_Excerpted data:_
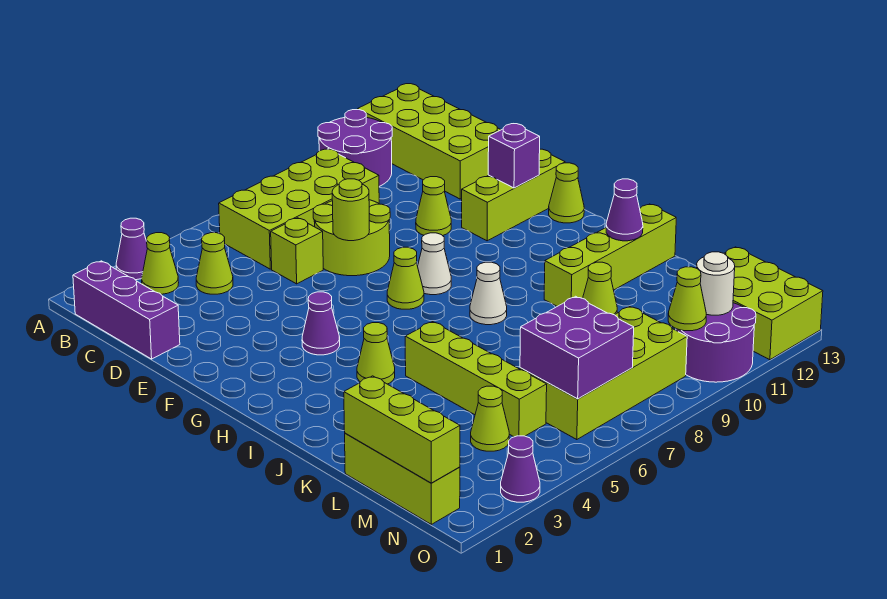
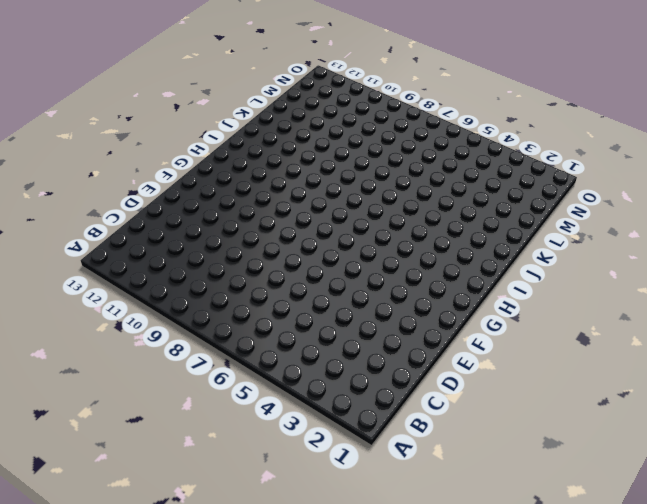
none -> purple 1x1 cone [116,218,147,280]
none -> purple 2x2 round brick [318,110,392,186]
none -> lime 2x4 brick [358,84,501,199]
none -> purple 1x3 brick [73,261,180,359]

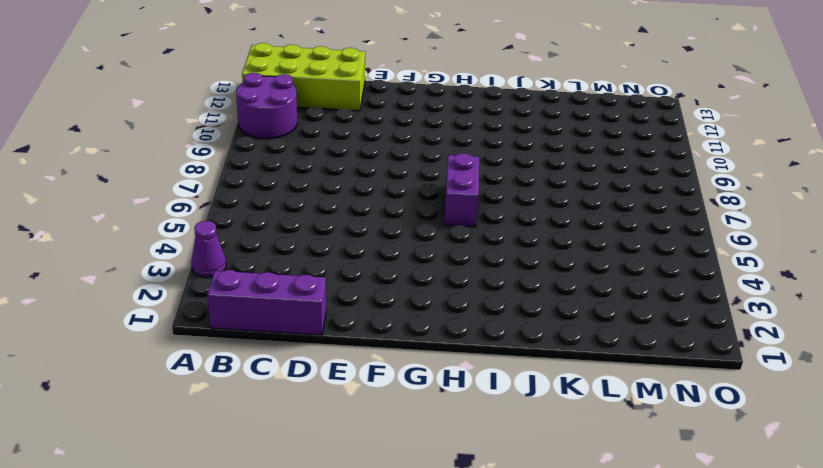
purple 1x2 brick [444,153,479,227] -> none
none -> lime 1x1 cone [142,233,179,294]
none -> lime 2x4 brick [219,149,379,269]
none -> lime 1x1 cone [196,233,233,294]
none -> lime 1x1 brick [271,218,323,284]

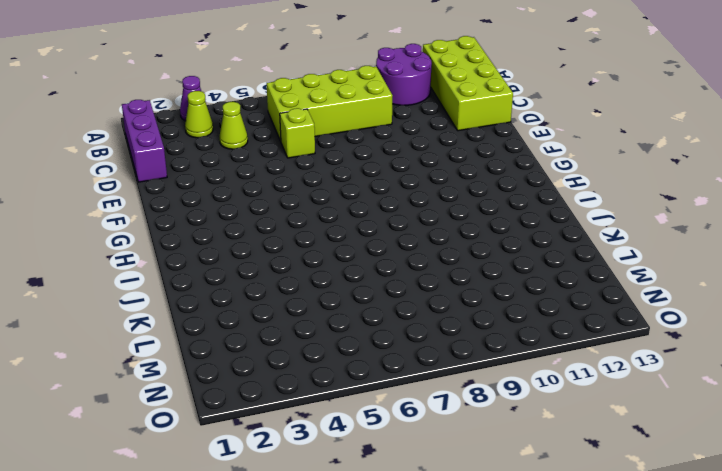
none -> lime 2x2 round brick [313,200,390,276]
none -> lime 1x1 cone [416,177,451,236]
none -> lime 1x3 brick [462,149,565,241]
none -> purple 1x1 cone [302,292,340,355]

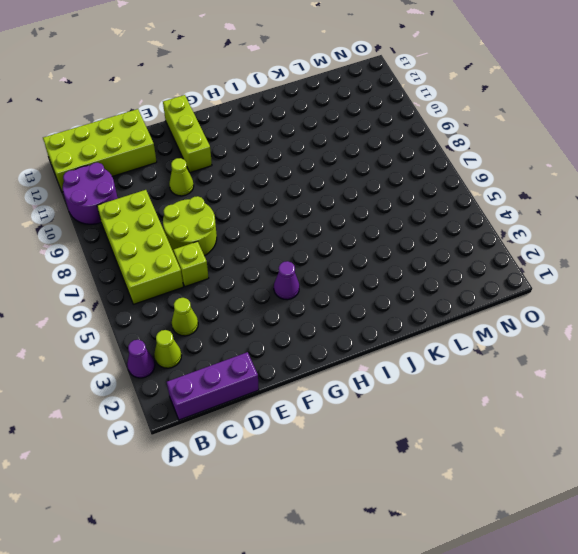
none -> lime 1x1 cone [387,247,424,309]
none -> white 1x1 cone [418,233,451,295]
none -> lime 1x1 cone [549,163,584,223]
none -> lime 1x1 cone [357,323,395,384]

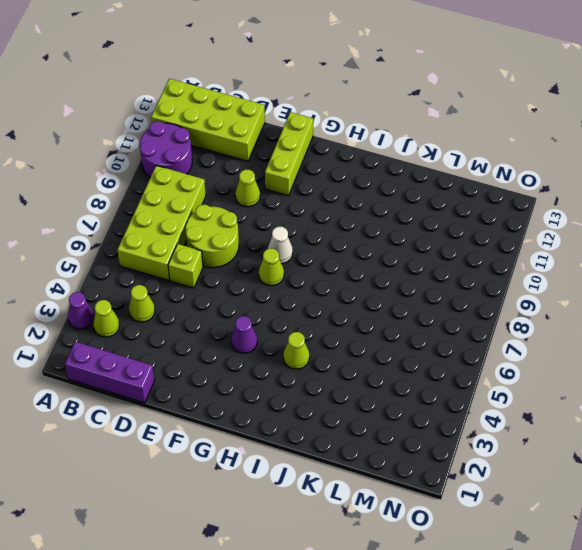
none -> lime 1x1 cone [549,163,584,223]
none -> white 1x1 cone [470,262,507,325]
none -> lime 1x4 brick [405,322,547,437]
none -> lime 1x4 brick [544,204,676,306]

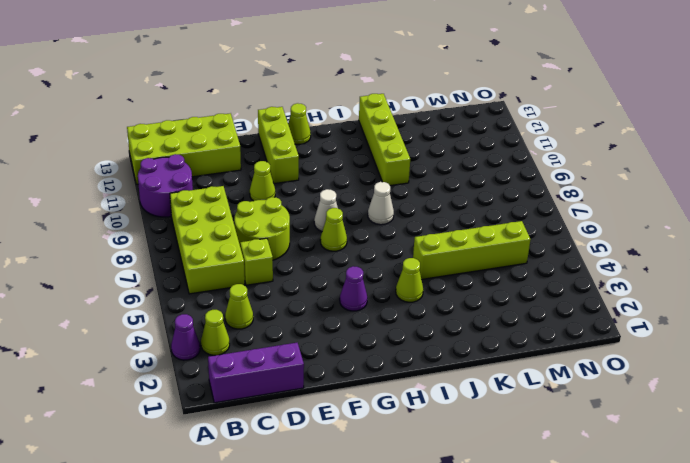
none -> lime 1x1 cone [583,262,617,315]
none -> lime 1x3 brick [345,433,460,524]
none -> lime 1x1 cone [471,386,509,451]
none -> lime 2x4 brick [520,306,687,440]

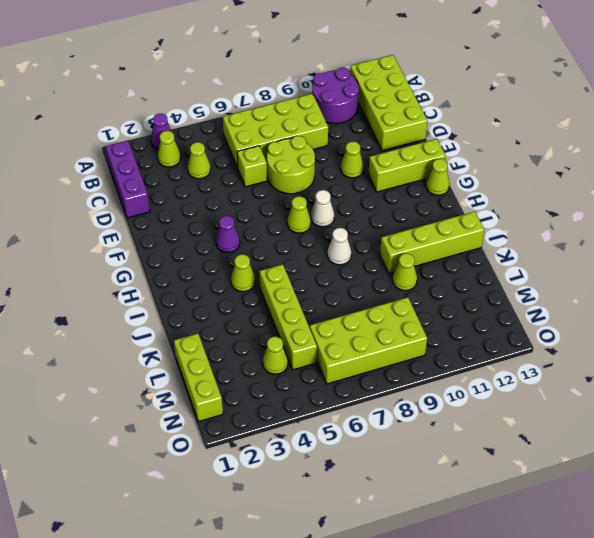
none -> lime 2x3 brick [724,247,823,360]
none -> purple 2x2 round brick [676,303,756,382]
none -> purple 1x1 cone [501,436,540,502]
none -> lime 1x1 round brick [332,179,369,241]

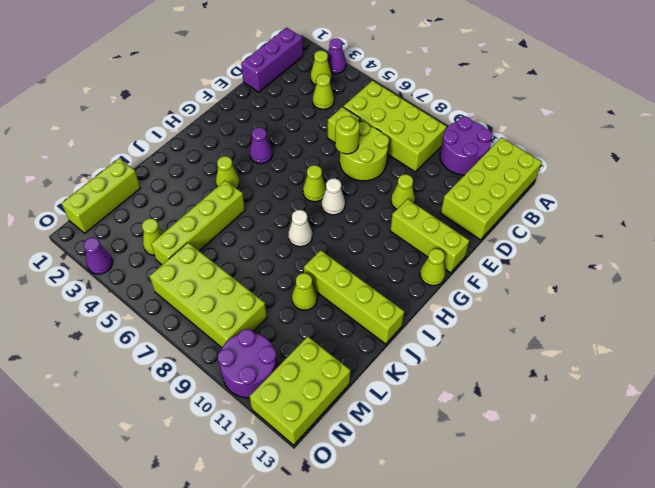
none -> purple 1x1 brick [488,124,540,188]
none -> purple 1x1 cone [606,179,643,241]
none -> lime 1x3 brick [344,376,460,483]
none -> purple 2x2 brick [520,296,634,399]

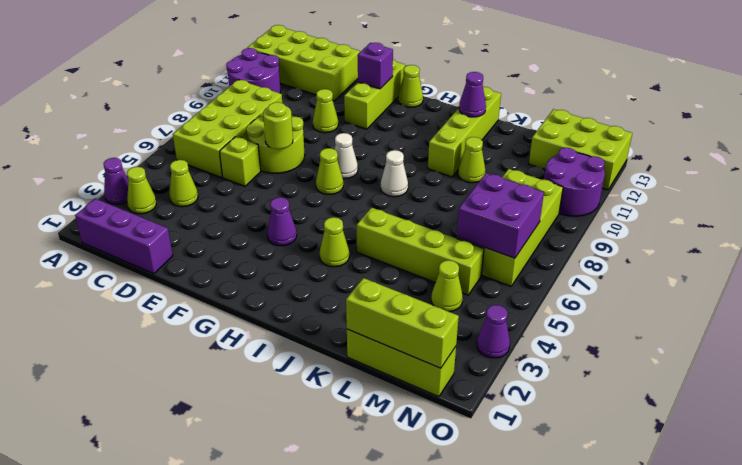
none -> lime 1x1 cone [668,267,706,331]
none -> white 1x1 round brick [697,252,735,315]

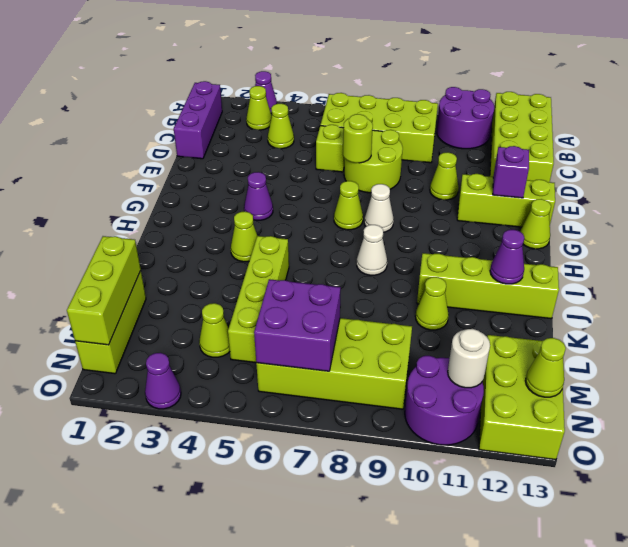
lime 1x1 cone [525,338,566,397] -> lime 1x1 cone moved to [668,267,706,331]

_Work task:_ The copy you produce must match the entries above exactly, except that it has no pictures.

_Exercise response:_
none -> purple 1x1 cone [116,218,147,280]
none -> purple 2x2 round brick [318,110,392,186]
none -> lime 2x4 brick [358,84,501,199]
none -> purple 1x3 brick [73,261,180,359]

purple 1x2 brick [444,153,479,227] -> none
none -> lime 1x1 cone [142,233,179,294]
none -> lime 2x4 brick [219,149,379,269]
none -> lime 1x1 cone [196,233,233,294]
none -> lime 1x1 brick [271,218,323,284]

none -> lime 2x2 round brick [313,200,390,276]
none -> lime 1x1 cone [416,177,451,236]
none -> lime 1x3 brick [462,149,565,241]
none -> purple 1x1 cone [302,292,340,355]

none -> lime 1x1 cone [387,247,424,309]
none -> white 1x1 cone [418,233,451,295]
none -> lime 1x1 cone [549,163,584,223]
none -> lime 1x1 cone [357,323,395,384]

none -> lime 1x1 cone [549,163,584,223]
none -> white 1x1 cone [470,262,507,325]
none -> lime 1x4 brick [405,322,547,437]
none -> lime 1x4 brick [544,204,676,306]

none -> lime 1x1 cone [583,262,617,315]
none -> lime 1x3 brick [345,433,460,524]
none -> lime 1x1 cone [471,386,509,451]
none -> lime 2x4 brick [520,306,687,440]

none -> lime 2x3 brick [724,247,823,360]
none -> purple 2x2 round brick [676,303,756,382]
none -> purple 1x1 cone [501,436,540,502]
none -> lime 1x1 round brick [332,179,369,241]

none -> purple 1x1 brick [488,124,540,188]
none -> purple 1x1 cone [606,179,643,241]
none -> lime 1x3 brick [344,376,460,483]
none -> purple 2x2 brick [520,296,634,399]

none -> lime 1x1 cone [668,267,706,331]
none -> white 1x1 round brick [697,252,735,315]

lime 1x1 cone [525,338,566,397] -> lime 1x1 cone moved to [668,267,706,331]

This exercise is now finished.